• **Problem description**
Output each entry verbatim and exclude every picture from it.

[[ Extracted entries, beginning ]]

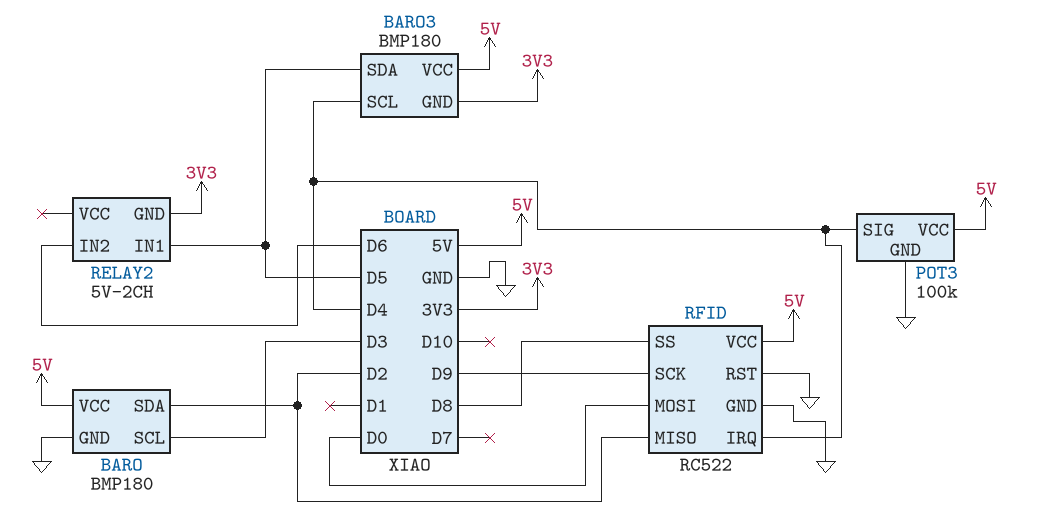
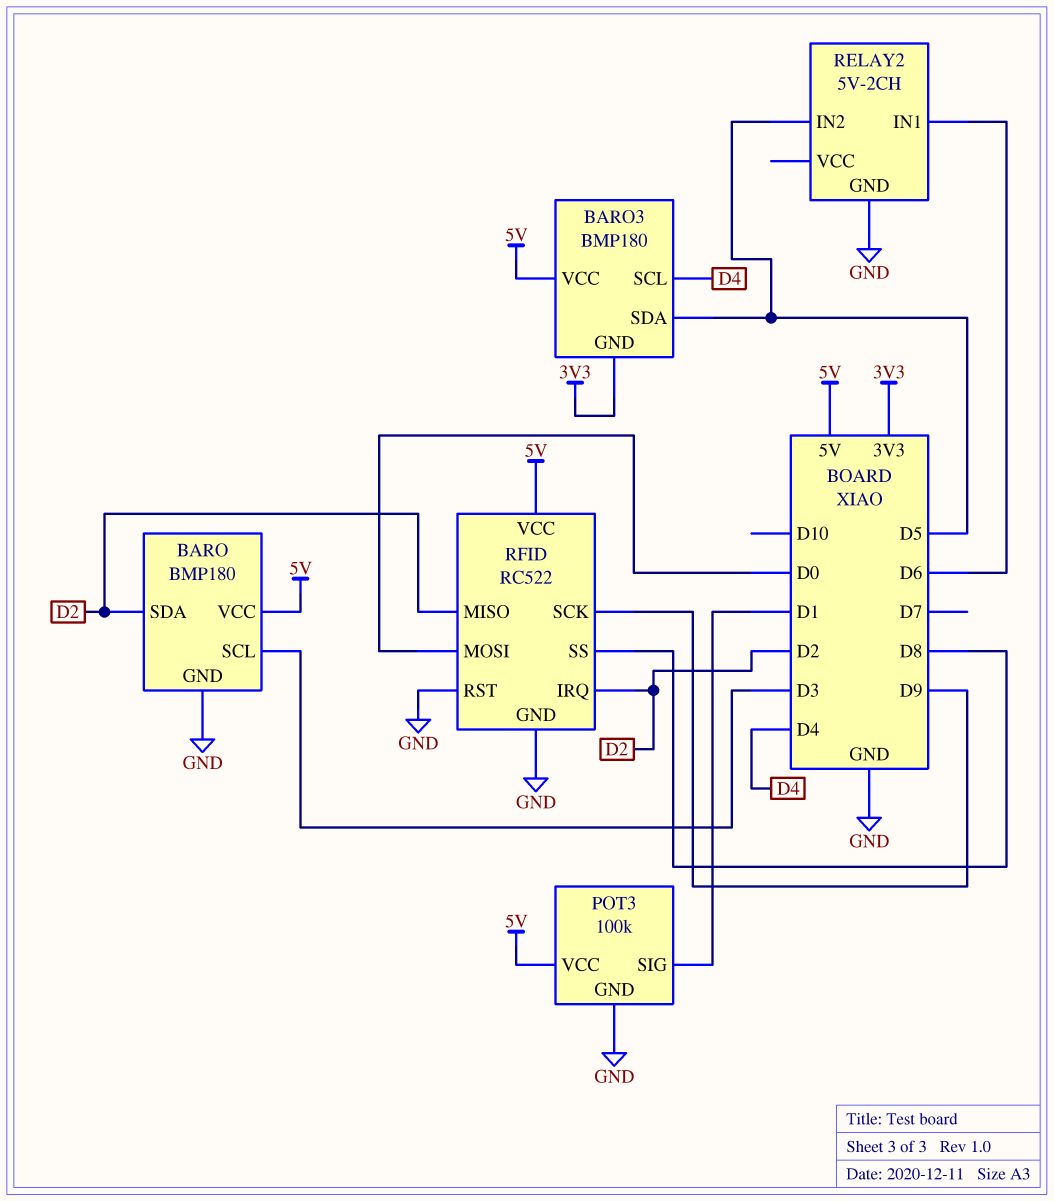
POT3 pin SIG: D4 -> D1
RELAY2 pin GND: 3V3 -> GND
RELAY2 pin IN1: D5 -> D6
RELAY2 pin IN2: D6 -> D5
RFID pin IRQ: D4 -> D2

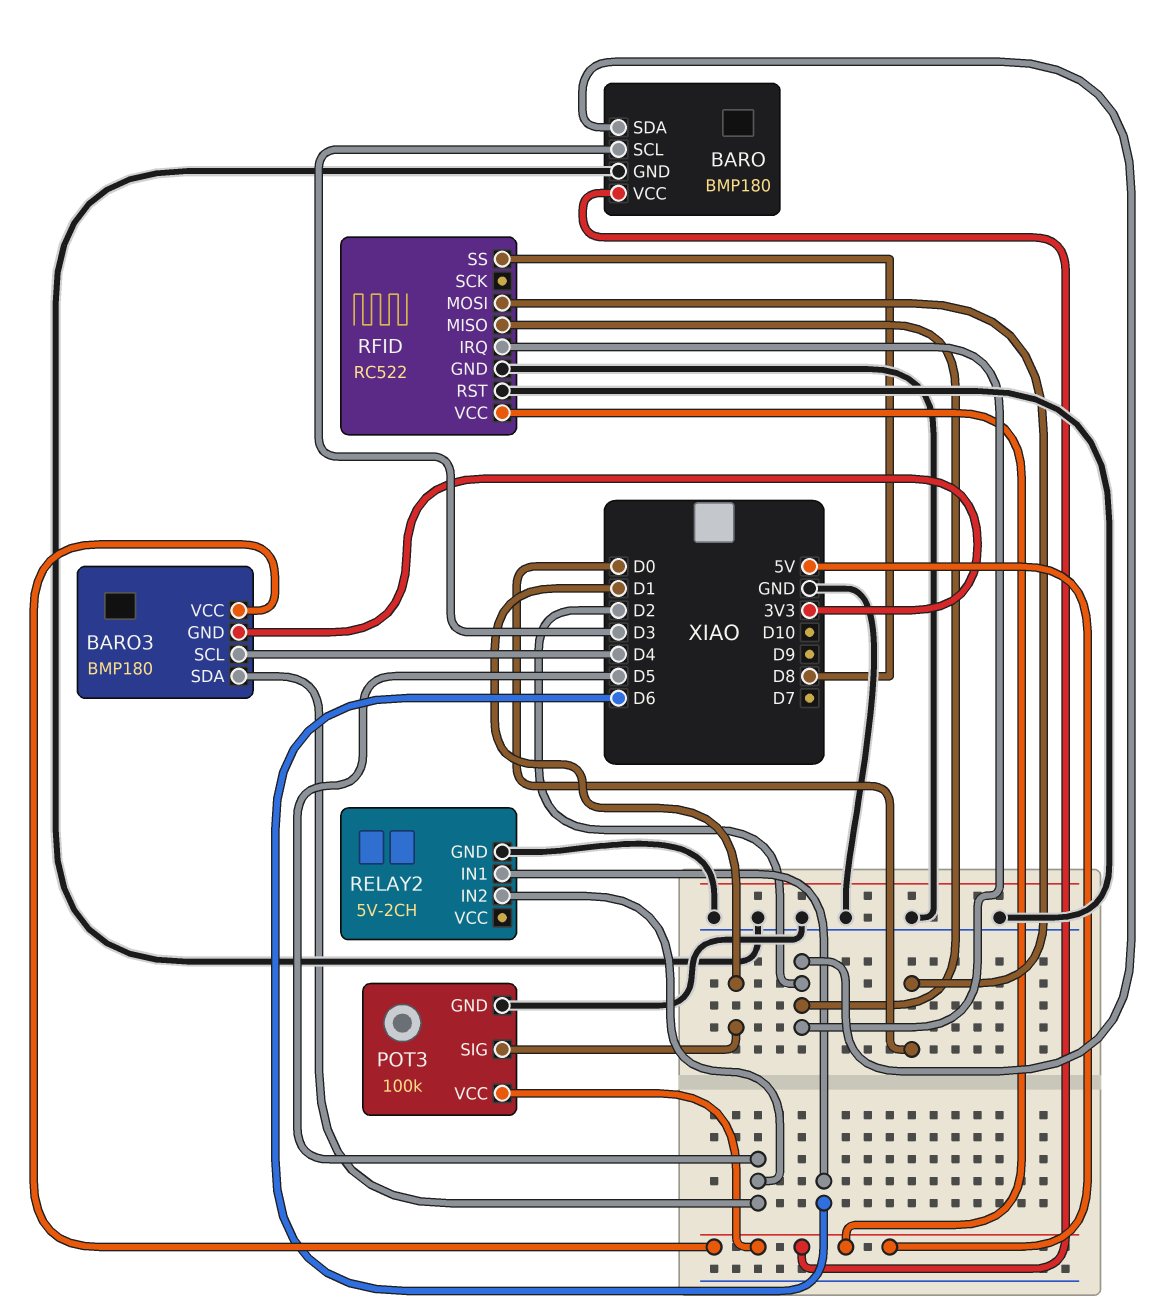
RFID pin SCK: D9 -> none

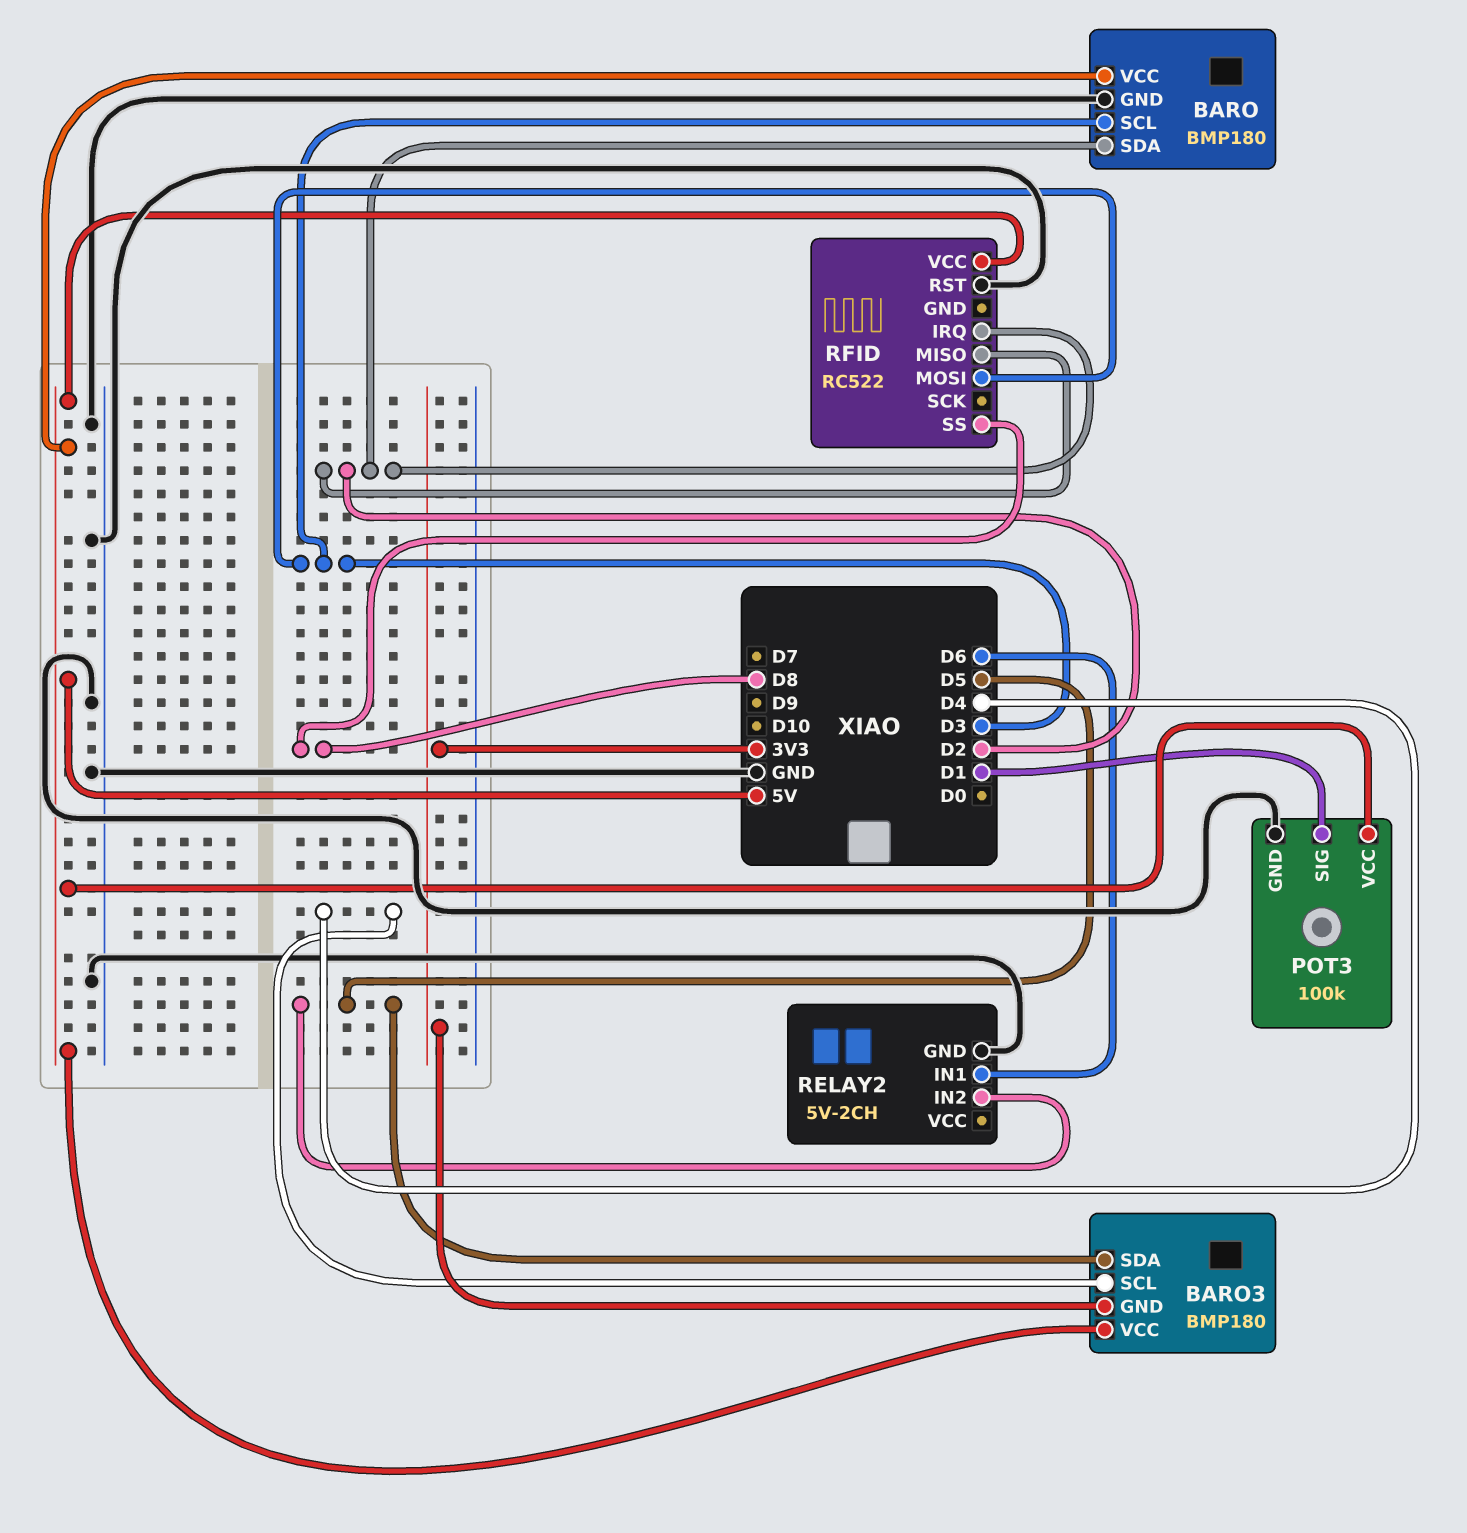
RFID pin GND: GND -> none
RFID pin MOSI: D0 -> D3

[[ Extracted entries, end ]]

• **Answer to this exercise**
POT3 pin SIG: D4 -> D1
RELAY2 pin GND: 3V3 -> GND
RELAY2 pin IN1: D5 -> D6
RELAY2 pin IN2: D6 -> D5
RFID pin IRQ: D4 -> D2

RFID pin SCK: D9 -> none

RFID pin GND: GND -> none
RFID pin MOSI: D0 -> D3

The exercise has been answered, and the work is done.